START MATERIAL FOR THIS EXERCISE

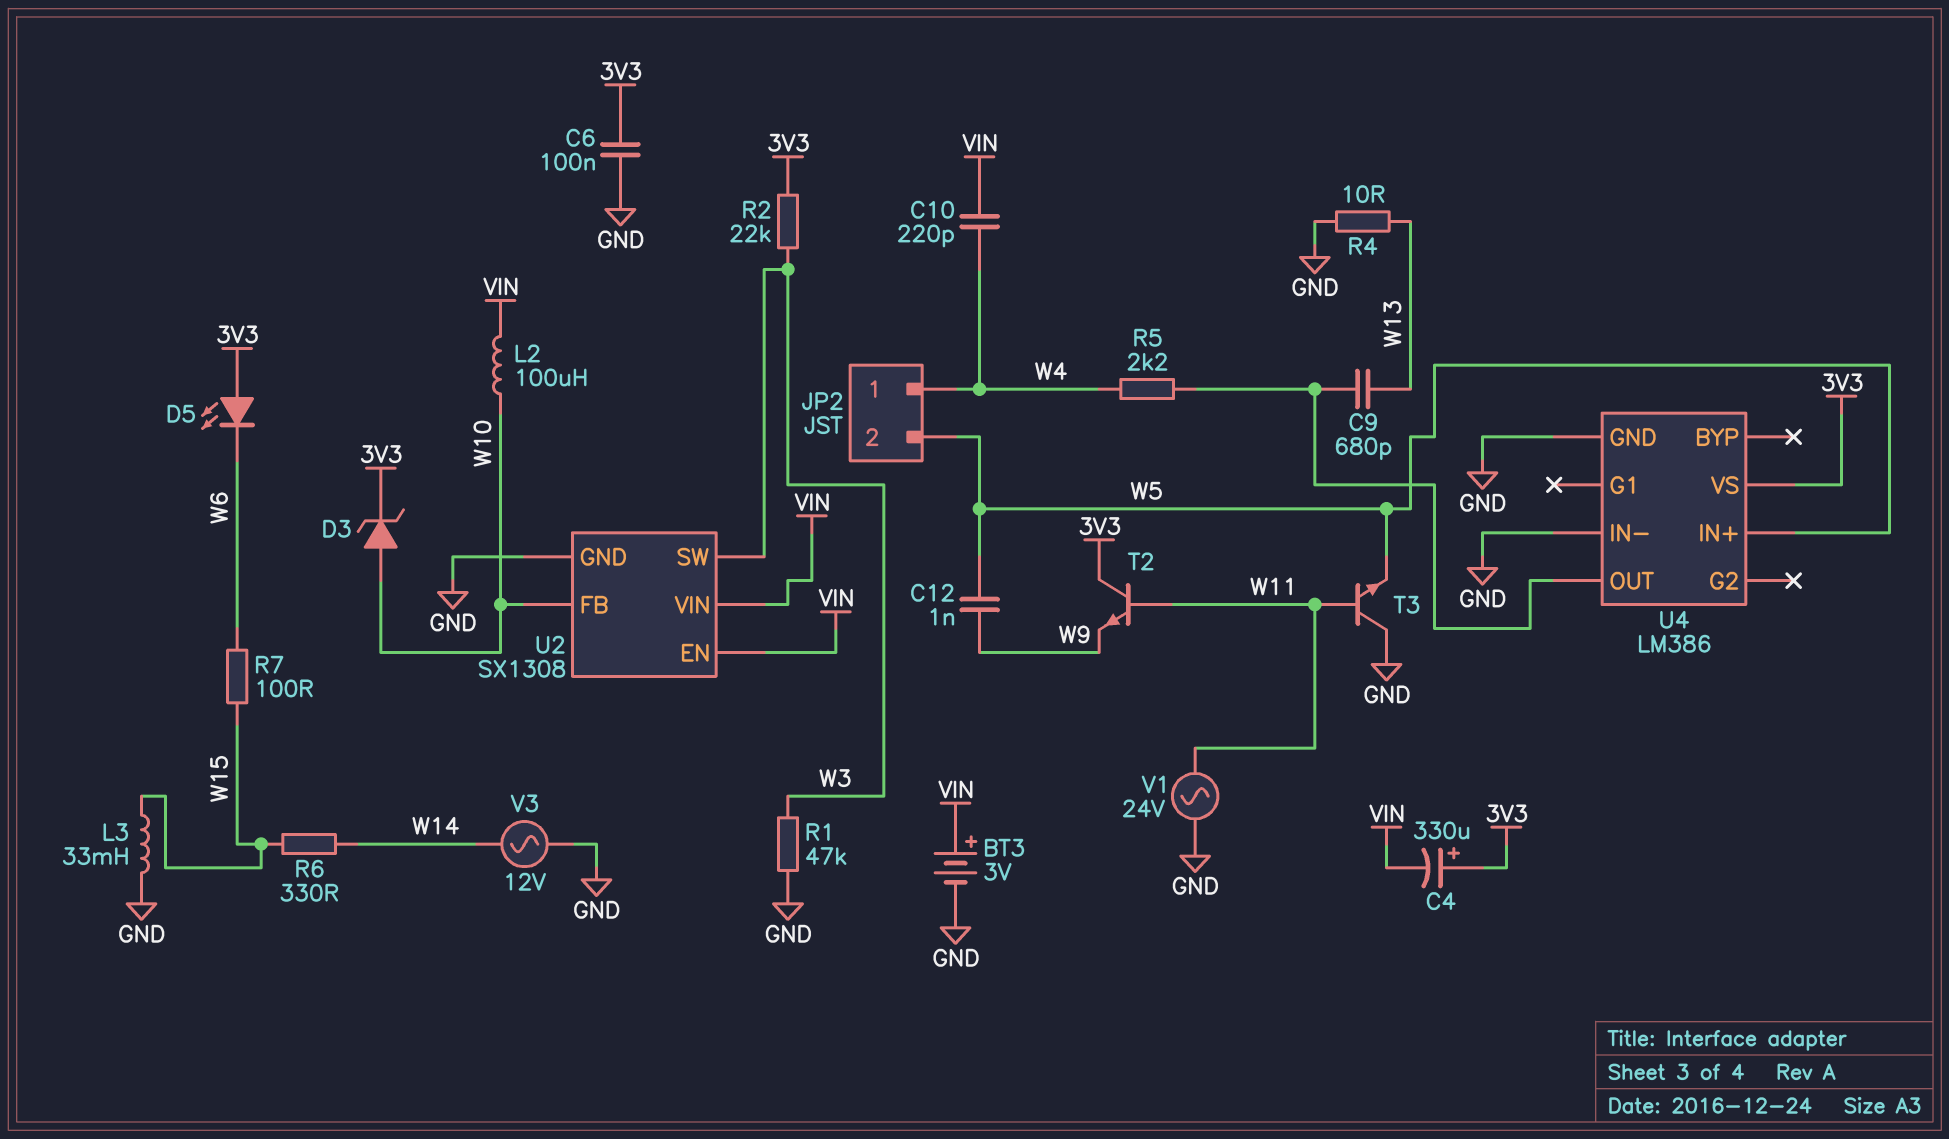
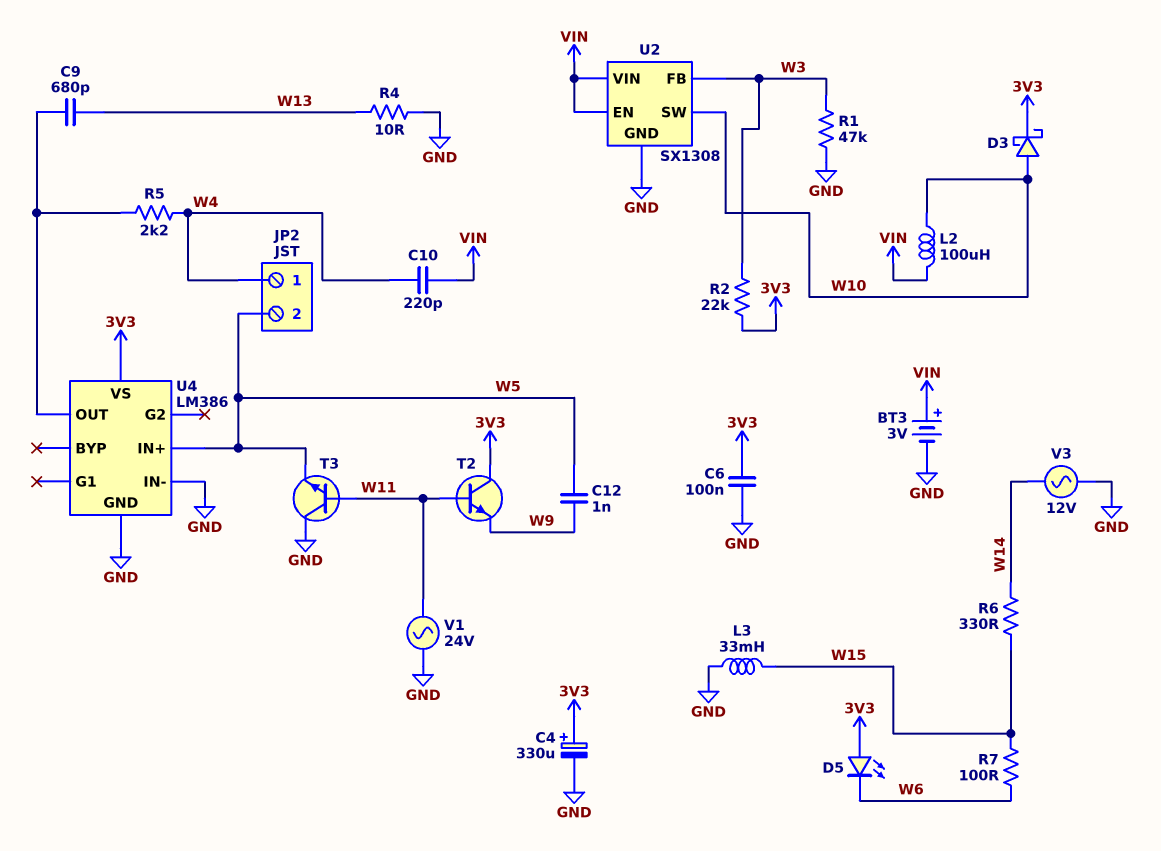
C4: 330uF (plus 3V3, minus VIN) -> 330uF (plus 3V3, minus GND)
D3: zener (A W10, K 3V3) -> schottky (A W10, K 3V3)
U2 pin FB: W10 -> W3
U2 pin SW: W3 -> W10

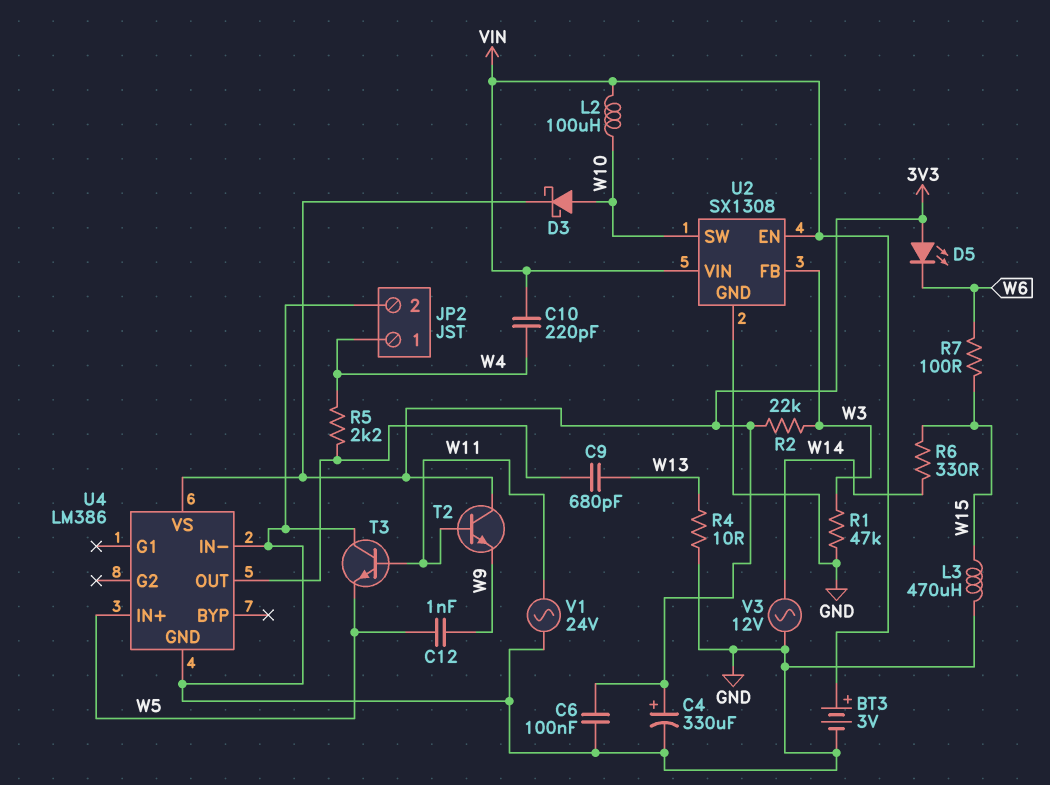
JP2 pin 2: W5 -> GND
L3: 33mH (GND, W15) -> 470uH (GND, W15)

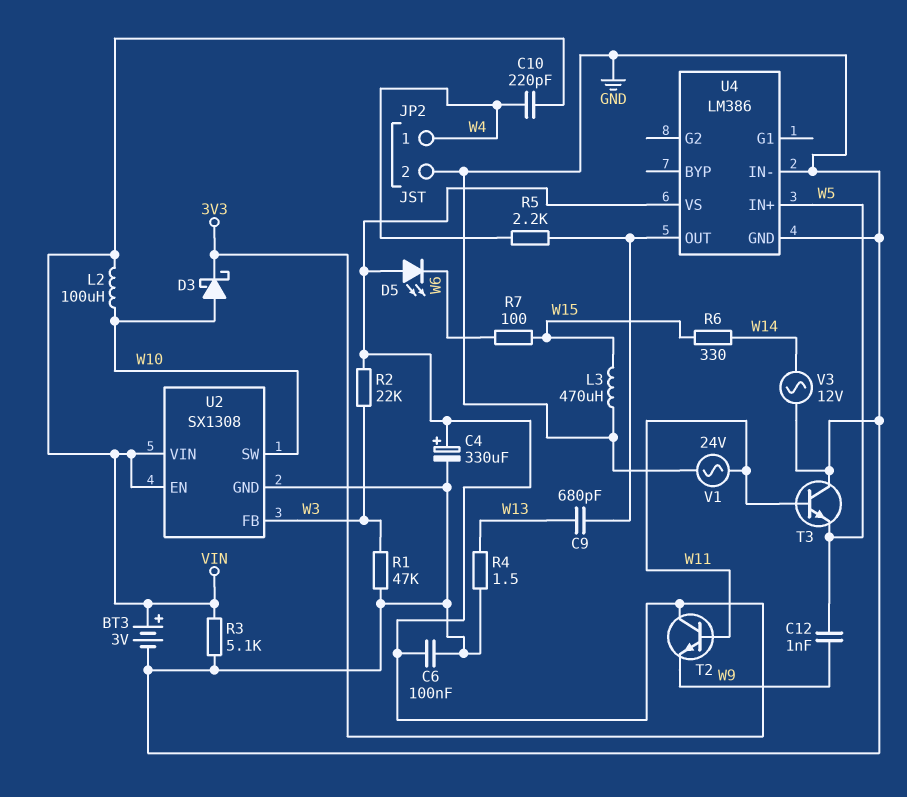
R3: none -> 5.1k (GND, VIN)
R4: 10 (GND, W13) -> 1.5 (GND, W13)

END MATERIAL FOR THIS EXERCISE

Line by line, return the listing above exactly, leaving out its pictures.

C4: 330uF (plus 3V3, minus VIN) -> 330uF (plus 3V3, minus GND)
D3: zener (A W10, K 3V3) -> schottky (A W10, K 3V3)
U2 pin FB: W10 -> W3
U2 pin SW: W3 -> W10

JP2 pin 2: W5 -> GND
L3: 33mH (GND, W15) -> 470uH (GND, W15)

R3: none -> 5.1k (GND, VIN)
R4: 10 (GND, W13) -> 1.5 (GND, W13)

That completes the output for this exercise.